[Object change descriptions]
((

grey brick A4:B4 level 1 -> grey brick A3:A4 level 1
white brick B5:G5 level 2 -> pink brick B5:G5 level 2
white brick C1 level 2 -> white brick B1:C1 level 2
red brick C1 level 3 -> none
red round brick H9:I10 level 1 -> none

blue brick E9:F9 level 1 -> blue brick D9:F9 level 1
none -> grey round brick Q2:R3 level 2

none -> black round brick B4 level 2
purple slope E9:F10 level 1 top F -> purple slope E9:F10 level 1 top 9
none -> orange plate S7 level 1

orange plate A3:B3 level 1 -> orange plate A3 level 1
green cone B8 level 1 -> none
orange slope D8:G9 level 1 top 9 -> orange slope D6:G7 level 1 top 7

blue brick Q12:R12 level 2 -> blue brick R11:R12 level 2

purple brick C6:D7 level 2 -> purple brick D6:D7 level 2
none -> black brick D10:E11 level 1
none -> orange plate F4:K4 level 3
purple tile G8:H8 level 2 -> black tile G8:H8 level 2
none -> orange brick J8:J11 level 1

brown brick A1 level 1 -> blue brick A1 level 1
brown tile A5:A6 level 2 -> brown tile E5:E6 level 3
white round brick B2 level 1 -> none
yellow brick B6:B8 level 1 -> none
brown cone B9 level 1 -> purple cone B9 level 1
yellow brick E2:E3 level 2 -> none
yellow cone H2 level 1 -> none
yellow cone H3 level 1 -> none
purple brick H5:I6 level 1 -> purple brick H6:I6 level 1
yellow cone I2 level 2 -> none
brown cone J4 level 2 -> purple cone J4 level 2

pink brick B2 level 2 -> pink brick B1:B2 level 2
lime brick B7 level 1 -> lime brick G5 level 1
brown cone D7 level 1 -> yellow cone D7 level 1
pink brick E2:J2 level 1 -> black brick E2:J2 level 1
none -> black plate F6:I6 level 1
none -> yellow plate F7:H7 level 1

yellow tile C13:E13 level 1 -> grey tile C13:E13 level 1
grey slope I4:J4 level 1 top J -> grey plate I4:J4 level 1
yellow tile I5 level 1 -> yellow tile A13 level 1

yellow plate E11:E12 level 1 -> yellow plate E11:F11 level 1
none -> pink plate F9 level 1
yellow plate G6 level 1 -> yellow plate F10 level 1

))

■ Task item: Give back precisely the lines above that start at the line containing "lime brick B7" and end at the line containing "yellow tile C13:E13", inclusive. No other lines belong in the output.

■ Output below:
lime brick B7 level 1 -> lime brick G5 level 1
brown cone D7 level 1 -> yellow cone D7 level 1
pink brick E2:J2 level 1 -> black brick E2:J2 level 1
none -> black plate F6:I6 level 1
none -> yellow plate F7:H7 level 1

yellow tile C13:E13 level 1 -> grey tile C13:E13 level 1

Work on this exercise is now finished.